#### WORK INSTRUCTIONS:
Return the listing below exactly as it stands. Pictures stay out.

↓

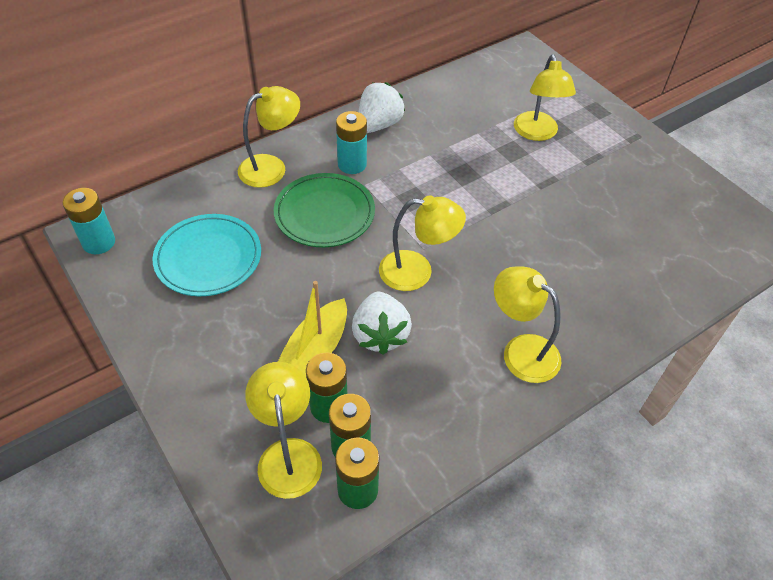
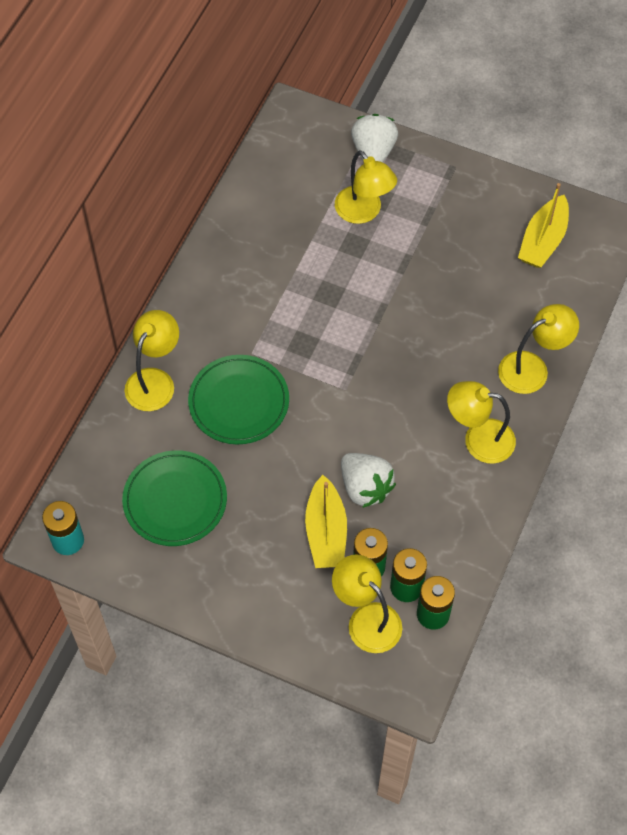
camera: 30 degrees left, 10 degrees up
(208, 258) = (175, 500): turquoise plate -> green plate
(352, 164) = (224, 337): turquoise battery -> none
(379, 125) = (216, 280): white strawberry -> white strawberry (373, 152)
(417, 271) = (355, 415): yellow lamp -> yellow lamp (532, 368)
(692, 221) = (543, 240): none -> yellow boat

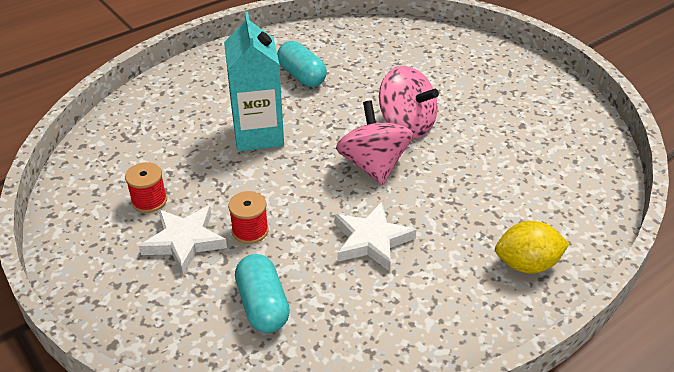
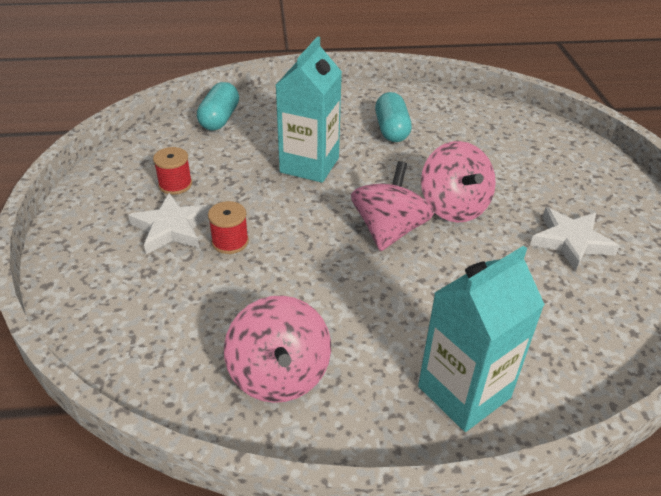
camera: 30 degrees right, 0 degrees up
(263, 305) = (183, 309): turquoise capsule -> turquoise capsule (219, 119)
(371, 240) = (327, 297): white star -> white star (570, 241)
(388, 317) = (279, 374): none -> pink spinning top
(527, 264) = (464, 392): yellow lemon -> turquoise carton

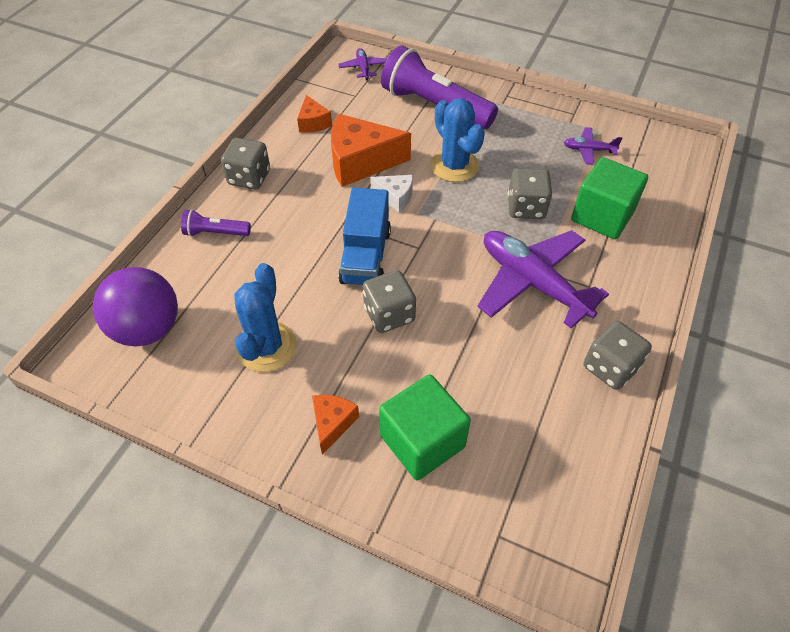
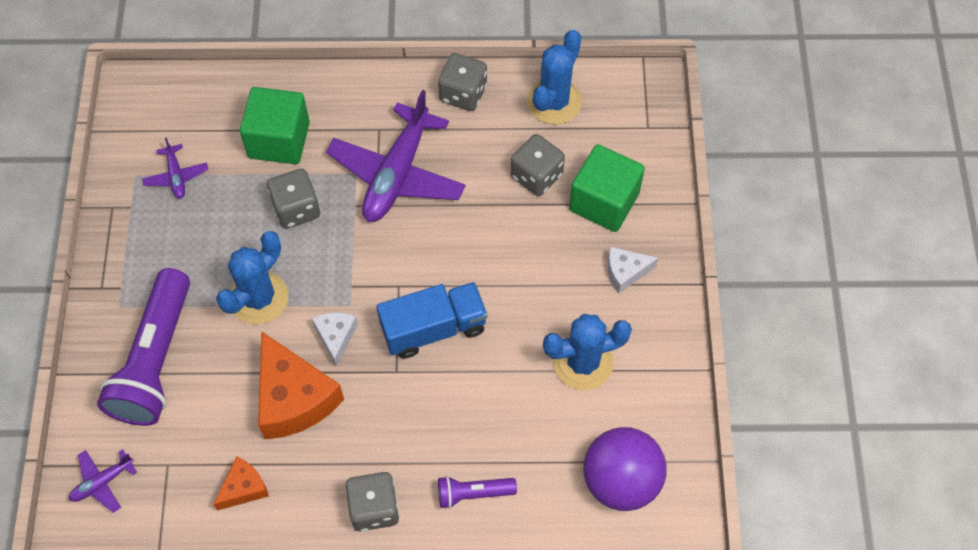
camera: 115 degrees left, 10 degrees up
(215, 233) = (473, 493): purple flashlight -> purple flashlight turned 105 degrees clockwise
(332, 423) = (625, 272): orange cheese -> white cheese
(389, 314) = (494, 277): grey dice -> grey dice (536, 176)
(571, 449) = (554, 102): none -> blue cactus

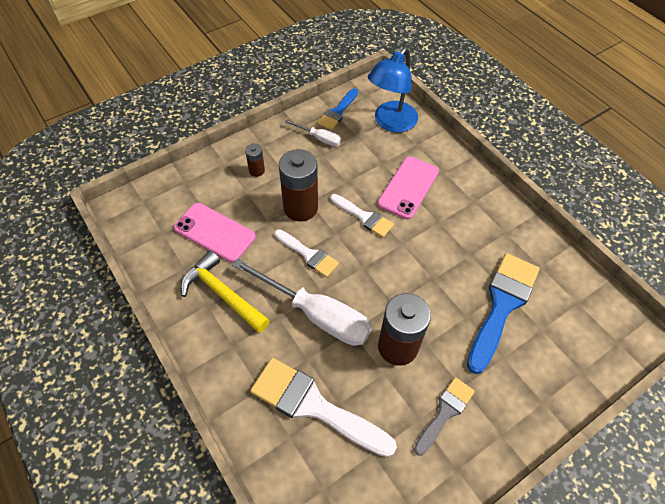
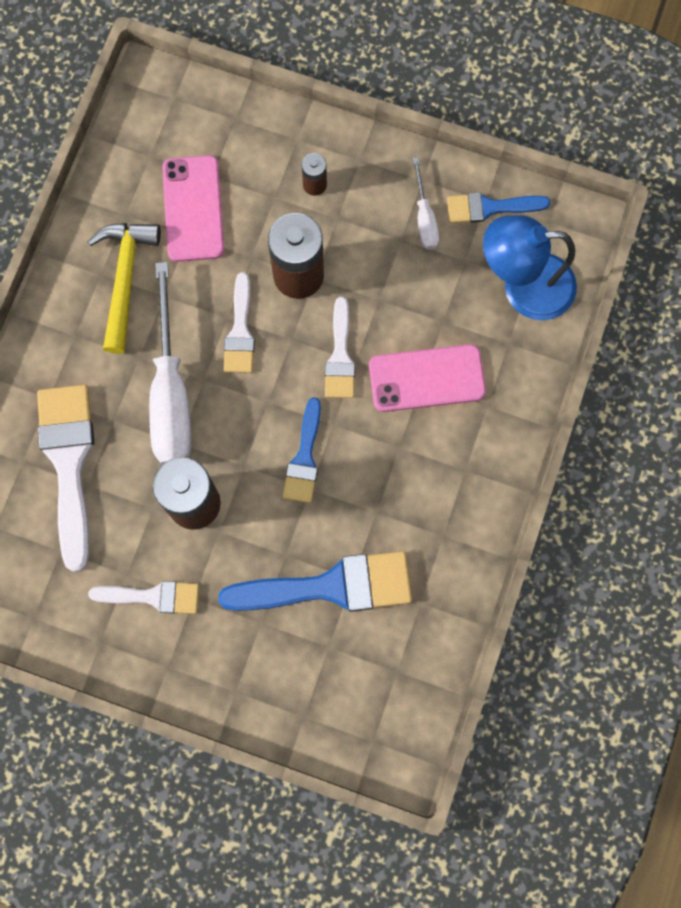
camera: 55 degrees right, 20 degrees up
(412, 270) = (304, 458): none -> blue brush
(445, 412) = (153, 596): grey brush -> white brush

↑

#### SOLUTION TO THIS TASK:
camera: 30 degrees left, 10 degrees up
(208, 258) = (175, 500): turquoise plate -> green plate
(352, 164) = (224, 337): turquoise battery -> none
(379, 125) = (216, 280): white strawberry -> white strawberry (373, 152)
(417, 271) = (355, 415): yellow lamp -> yellow lamp (532, 368)
(692, 221) = (543, 240): none -> yellow boat

camera: 30 degrees right, 0 degrees up
(263, 305) = (183, 309): turquoise capsule -> turquoise capsule (219, 119)
(371, 240) = (327, 297): white star -> white star (570, 241)
(388, 317) = (279, 374): none -> pink spinning top
(527, 264) = (464, 392): yellow lemon -> turquoise carton

camera: 115 degrees left, 10 degrees up
(215, 233) = (473, 493): purple flashlight -> purple flashlight turned 105 degrees clockwise
(332, 423) = (625, 272): orange cheese -> white cheese
(389, 314) = (494, 277): grey dice -> grey dice (536, 176)
(571, 449) = (554, 102): none -> blue cactus

camera: 55 degrees right, 20 degrees up
(412, 270) = (304, 458): none -> blue brush
(445, 412) = (153, 596): grey brush -> white brush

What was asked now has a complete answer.